The records START

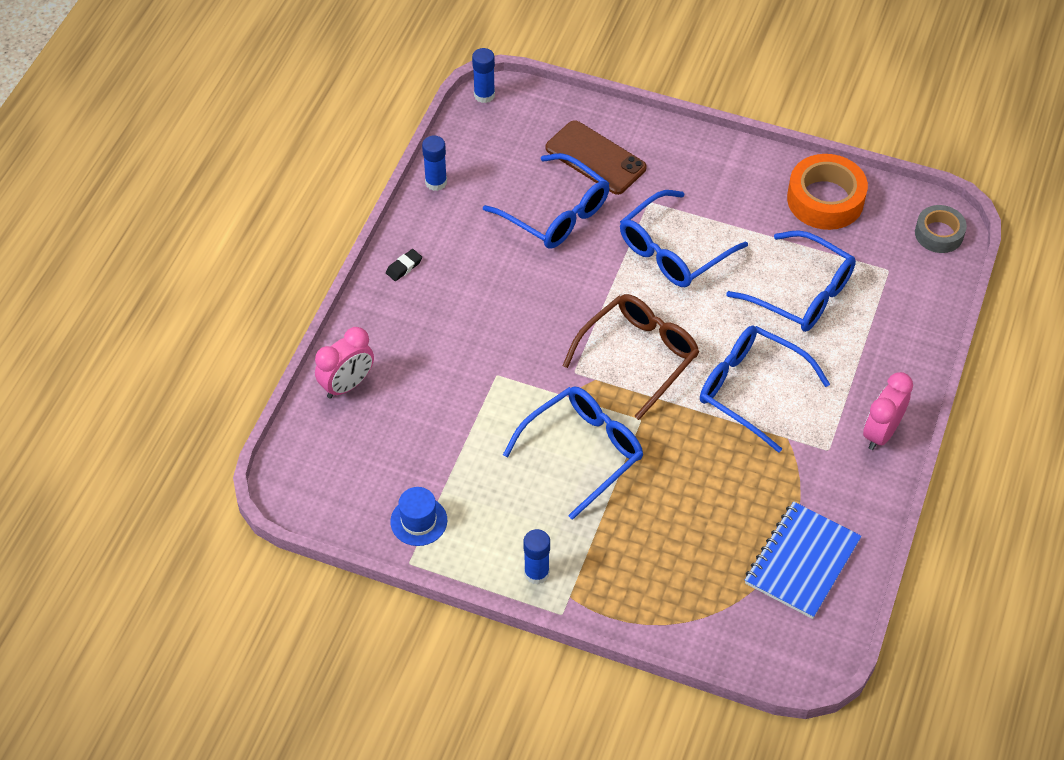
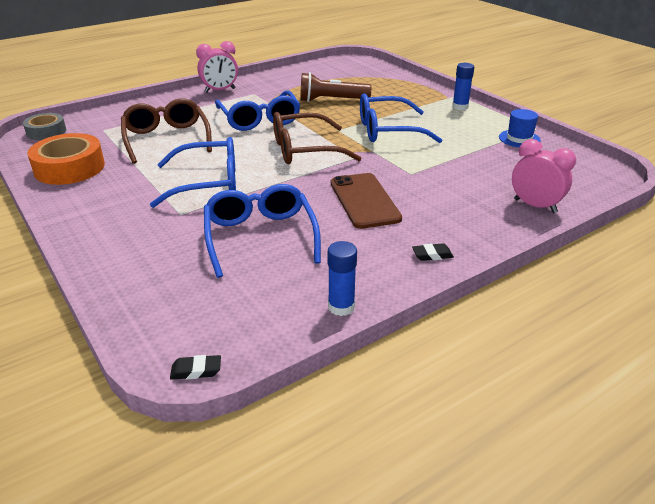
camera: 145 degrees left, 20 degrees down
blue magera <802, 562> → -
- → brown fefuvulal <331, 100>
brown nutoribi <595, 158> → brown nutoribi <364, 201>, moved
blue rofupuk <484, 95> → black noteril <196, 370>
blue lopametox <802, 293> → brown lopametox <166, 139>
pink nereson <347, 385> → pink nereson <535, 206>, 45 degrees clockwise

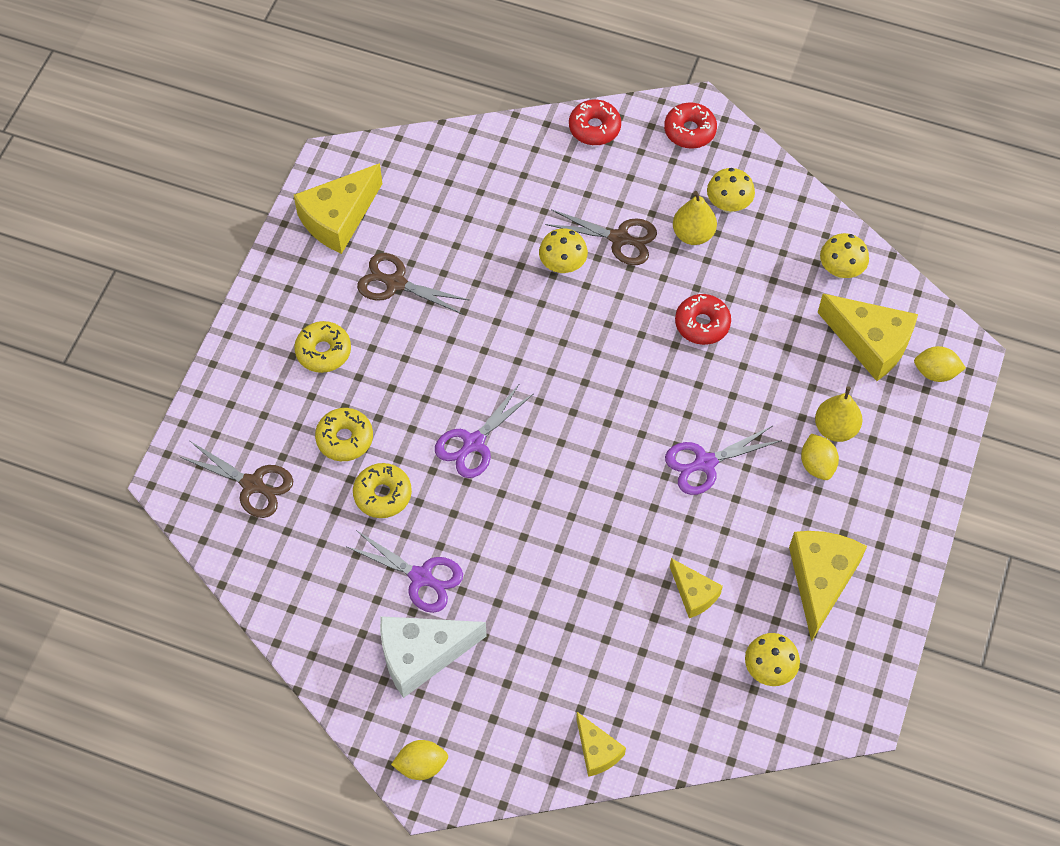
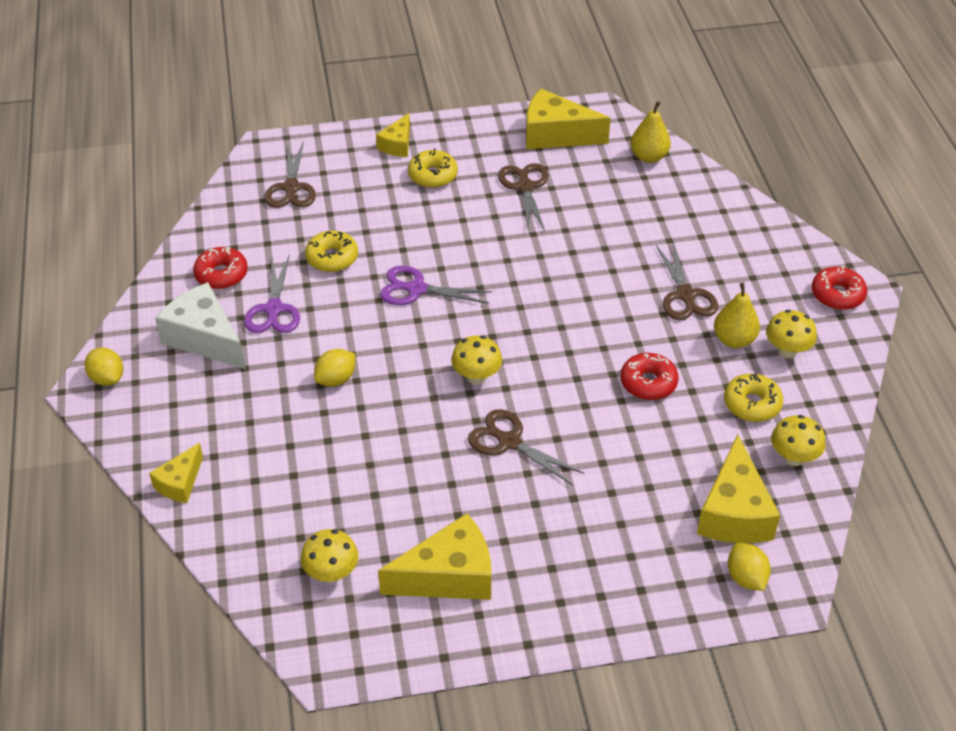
camera: 60 degrees right, 15 degrees down
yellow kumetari <345, 439> → yellow kumetari <752, 404>, moved
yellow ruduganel <562, 265> → yellow ruduganel <476, 376>, moved
red kumetari <594, 128> → red kumetari <221, 274>, moved
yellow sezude <694, 594> → yellow sezude <397, 145>, moved
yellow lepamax <817, 465> → yellow lepamax <336, 379>, moved
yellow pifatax <835, 428> → yellow pifatax <649, 157>, moved
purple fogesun <704, 463> → brown fogesun <509, 442>

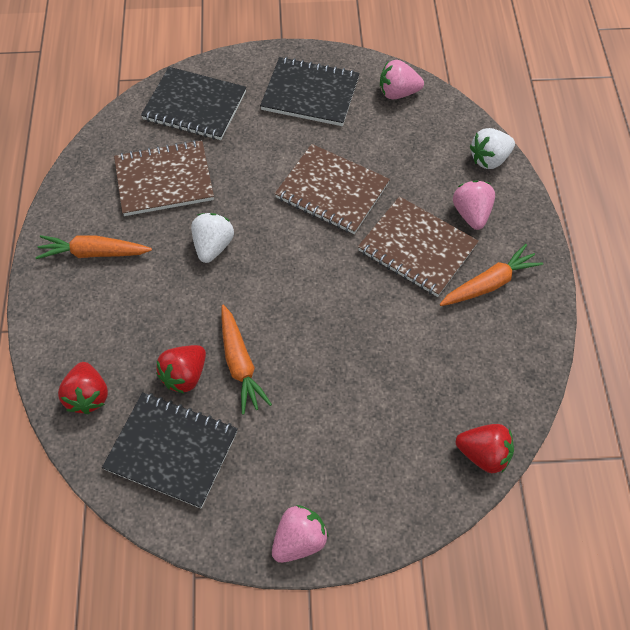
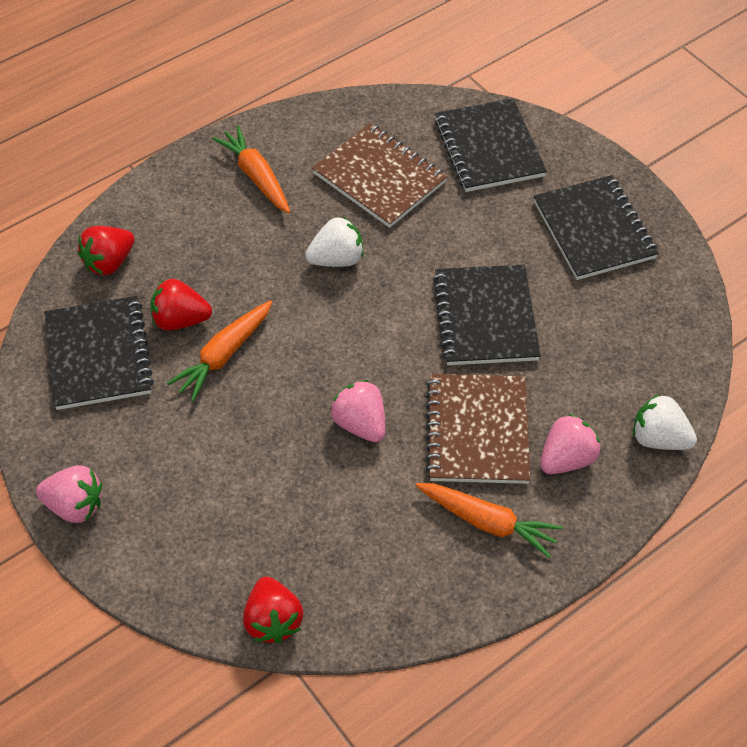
camera: 55 degrees right, 5 degrees down
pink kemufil <398, 93> → pink kemufil <360, 423>, moved
brown magera <332, 191> → black magera <485, 317>

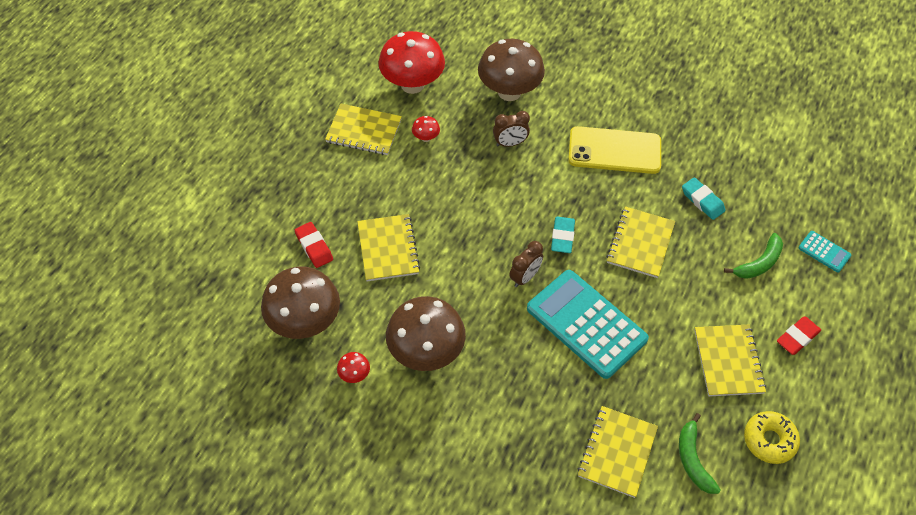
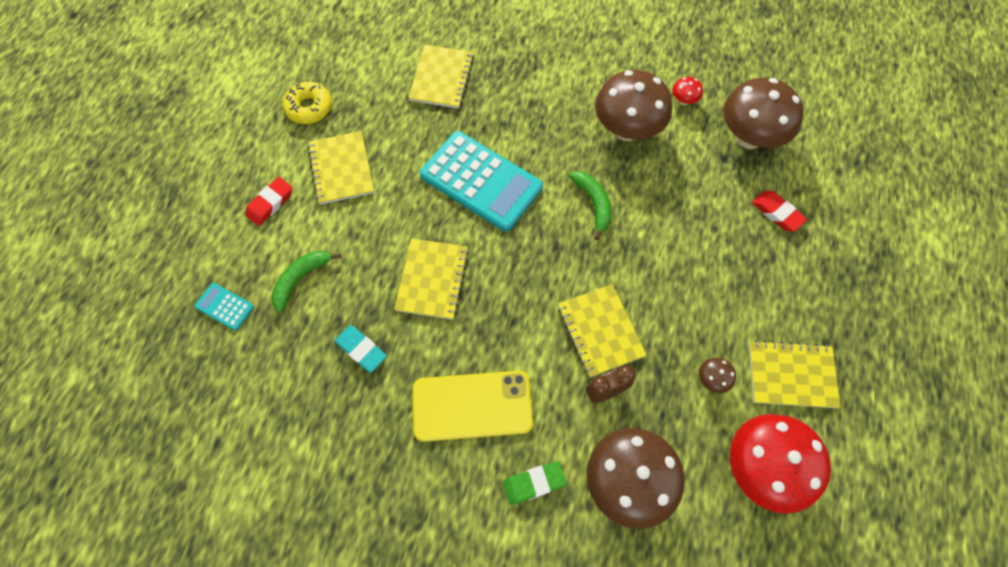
camera: 170 degrees right, 10 degrees up
brown nereson <525, 277> → -
turquoise noteril <562, 237> → -
- → green noteril <534, 483>
yellow magera <388, 249> → yellow magera <600, 331>, moved
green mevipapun <693, 459> → green mevipapun <593, 204>, moved
red ruduganel <426, 138> → brown ruduganel <711, 379>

The records END

Task requirements ->
All lines from the start of the entries through the one with "yellow kumetari <345, 439>" are to be output exactly; omit the pictures.

Final answer ->
camera: 145 degrees left, 20 degrees down
blue magera <802, 562> → -
- → brown fefuvulal <331, 100>
brown nutoribi <595, 158> → brown nutoribi <364, 201>, moved
blue rofupuk <484, 95> → black noteril <196, 370>
blue lopametox <802, 293> → brown lopametox <166, 139>
pink nereson <347, 385> → pink nereson <535, 206>, 45 degrees clockwise

camera: 60 degrees right, 15 degrees down
yellow kumetari <345, 439> → yellow kumetari <752, 404>, moved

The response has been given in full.